Object correspondence data
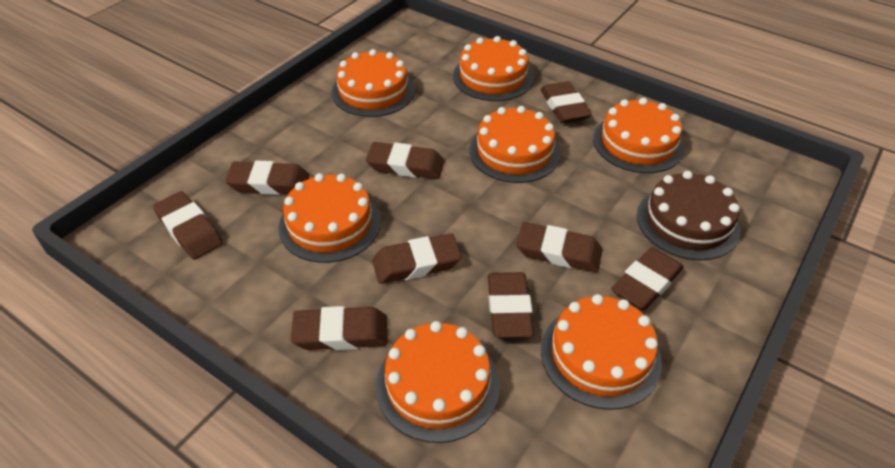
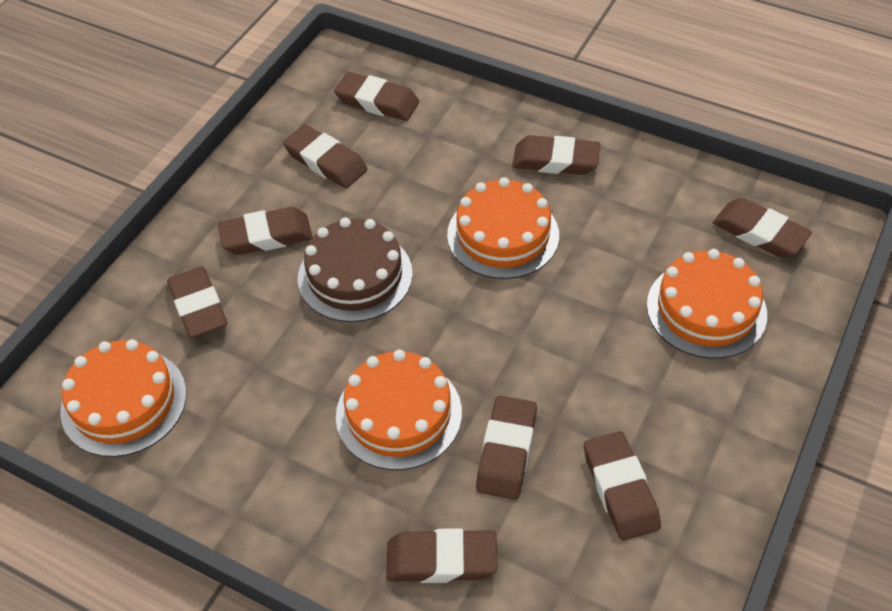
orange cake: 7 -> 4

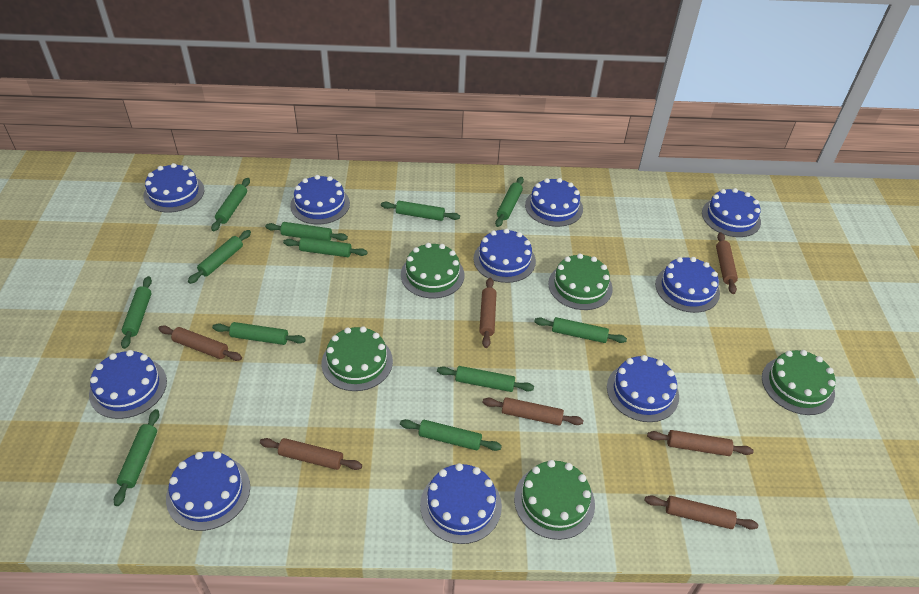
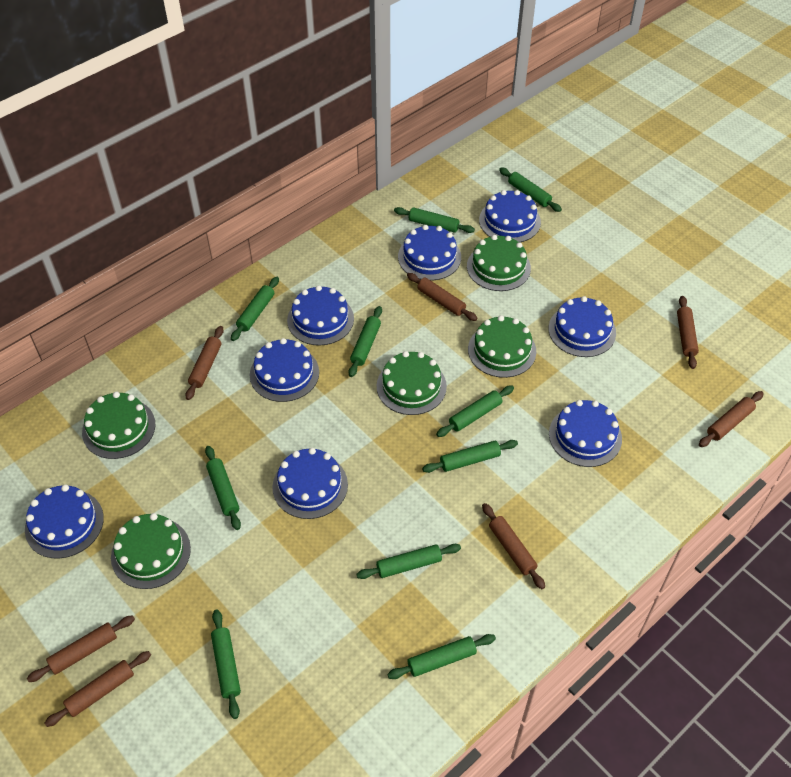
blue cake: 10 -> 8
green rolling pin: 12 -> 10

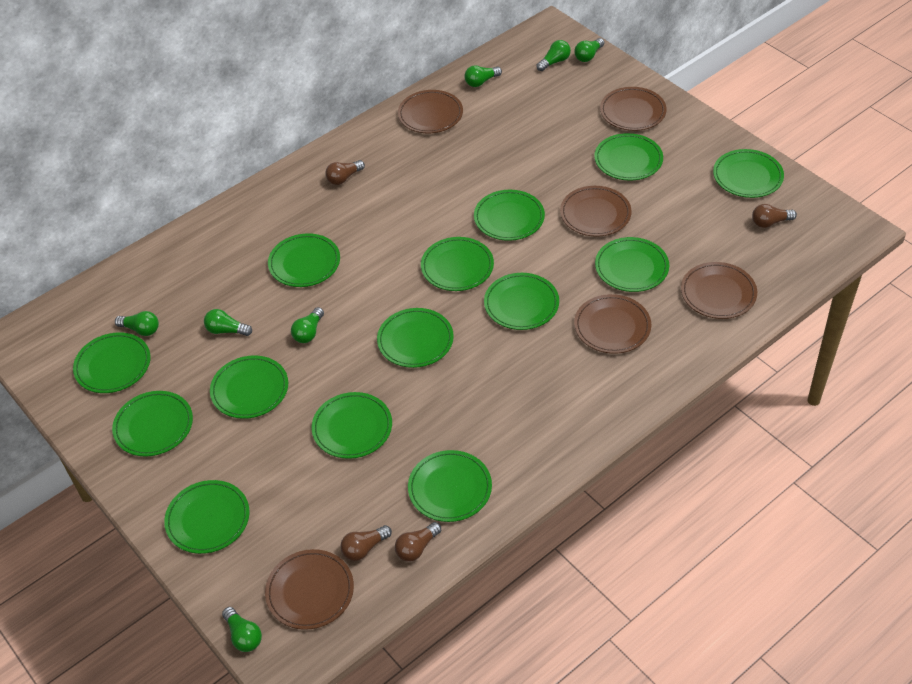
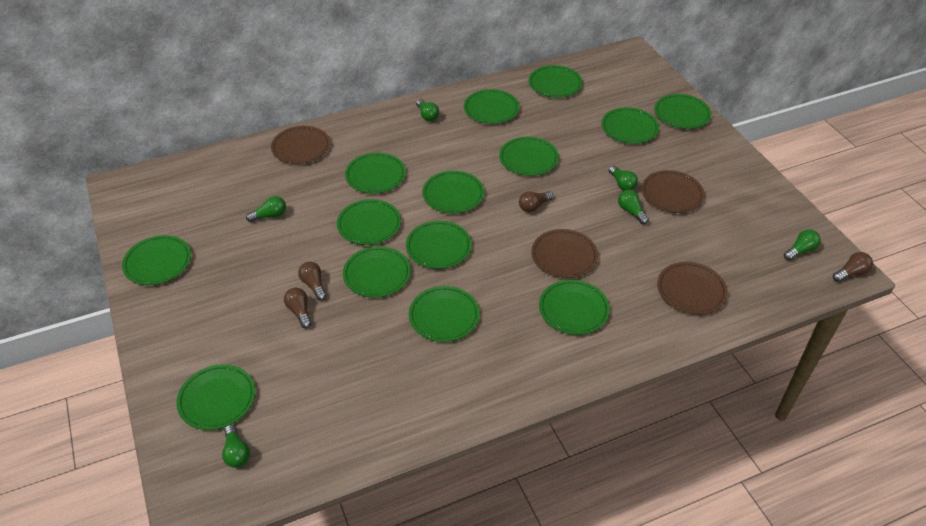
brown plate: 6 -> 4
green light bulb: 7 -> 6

Problem to work on: Return every line above where "green" appears.

Reply:
green rolling pin: 12 -> 10
green light bulb: 7 -> 6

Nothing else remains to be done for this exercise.